**Your task**
Repeat the data below with no changes.

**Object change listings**
..............................
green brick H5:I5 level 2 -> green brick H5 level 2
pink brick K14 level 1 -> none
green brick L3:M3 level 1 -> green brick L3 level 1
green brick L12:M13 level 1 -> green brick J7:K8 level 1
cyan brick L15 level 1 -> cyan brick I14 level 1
..............................
**Result**
green brick H5:I5 level 2 -> green brick H5 level 2
pink brick K14 level 1 -> none
green brick L3:M3 level 1 -> green brick L3 level 1
green brick L12:M13 level 1 -> green brick J7:K8 level 1
cyan brick L15 level 1 -> cyan brick I14 level 1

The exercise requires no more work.